What needs to be done >>
The output should be every line below that includes the word "spinning".

Data for processing >>
------------

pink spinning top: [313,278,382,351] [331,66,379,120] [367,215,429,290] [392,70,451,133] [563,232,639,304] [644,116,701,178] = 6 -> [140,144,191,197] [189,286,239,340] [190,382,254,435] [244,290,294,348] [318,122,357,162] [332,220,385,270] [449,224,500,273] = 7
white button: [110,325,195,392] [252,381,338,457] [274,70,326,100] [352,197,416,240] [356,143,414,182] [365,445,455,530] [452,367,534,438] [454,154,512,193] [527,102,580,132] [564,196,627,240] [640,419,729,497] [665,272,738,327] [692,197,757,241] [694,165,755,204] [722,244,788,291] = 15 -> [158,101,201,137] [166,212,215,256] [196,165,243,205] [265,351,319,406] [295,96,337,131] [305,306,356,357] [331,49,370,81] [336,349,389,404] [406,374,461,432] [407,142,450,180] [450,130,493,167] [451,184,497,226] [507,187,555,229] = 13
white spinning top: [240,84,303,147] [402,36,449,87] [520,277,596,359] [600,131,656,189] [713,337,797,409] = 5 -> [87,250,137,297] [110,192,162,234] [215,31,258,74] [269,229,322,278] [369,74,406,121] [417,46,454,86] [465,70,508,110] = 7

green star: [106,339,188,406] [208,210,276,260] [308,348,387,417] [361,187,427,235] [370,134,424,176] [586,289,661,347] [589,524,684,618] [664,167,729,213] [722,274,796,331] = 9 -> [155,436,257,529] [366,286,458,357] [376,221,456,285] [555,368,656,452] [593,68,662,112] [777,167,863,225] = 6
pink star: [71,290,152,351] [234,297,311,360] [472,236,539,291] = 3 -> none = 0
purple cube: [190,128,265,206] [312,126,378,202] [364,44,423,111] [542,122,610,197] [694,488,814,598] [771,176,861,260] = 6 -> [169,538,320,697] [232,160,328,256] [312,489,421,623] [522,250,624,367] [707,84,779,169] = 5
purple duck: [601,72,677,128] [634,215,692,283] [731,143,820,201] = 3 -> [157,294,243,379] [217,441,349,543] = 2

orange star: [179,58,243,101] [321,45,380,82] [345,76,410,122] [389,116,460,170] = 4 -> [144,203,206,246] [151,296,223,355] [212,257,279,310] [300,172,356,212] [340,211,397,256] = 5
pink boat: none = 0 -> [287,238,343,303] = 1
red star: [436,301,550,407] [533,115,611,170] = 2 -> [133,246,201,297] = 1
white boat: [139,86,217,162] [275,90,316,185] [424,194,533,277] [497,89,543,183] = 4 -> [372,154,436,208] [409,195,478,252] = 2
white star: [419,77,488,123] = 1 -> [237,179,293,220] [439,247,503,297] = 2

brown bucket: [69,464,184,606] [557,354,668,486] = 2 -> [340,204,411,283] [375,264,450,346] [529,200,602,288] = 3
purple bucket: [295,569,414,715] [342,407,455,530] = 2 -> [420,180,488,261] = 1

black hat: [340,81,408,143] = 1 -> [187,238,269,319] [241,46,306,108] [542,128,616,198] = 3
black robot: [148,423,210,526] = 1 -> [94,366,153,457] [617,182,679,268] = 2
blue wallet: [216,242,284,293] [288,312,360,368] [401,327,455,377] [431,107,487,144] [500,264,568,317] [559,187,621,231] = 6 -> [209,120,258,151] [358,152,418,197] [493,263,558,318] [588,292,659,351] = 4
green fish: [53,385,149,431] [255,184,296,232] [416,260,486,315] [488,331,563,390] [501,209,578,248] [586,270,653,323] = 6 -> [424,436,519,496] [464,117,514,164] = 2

------------

Solution below >>
pink spinning top: [313,278,382,351] [331,66,379,120] [367,215,429,290] [392,70,451,133] [563,232,639,304] [644,116,701,178] = 6 -> [140,144,191,197] [189,286,239,340] [190,382,254,435] [244,290,294,348] [318,122,357,162] [332,220,385,270] [449,224,500,273] = 7
white spinning top: [240,84,303,147] [402,36,449,87] [520,277,596,359] [600,131,656,189] [713,337,797,409] = 5 -> [87,250,137,297] [110,192,162,234] [215,31,258,74] [269,229,322,278] [369,74,406,121] [417,46,454,86] [465,70,508,110] = 7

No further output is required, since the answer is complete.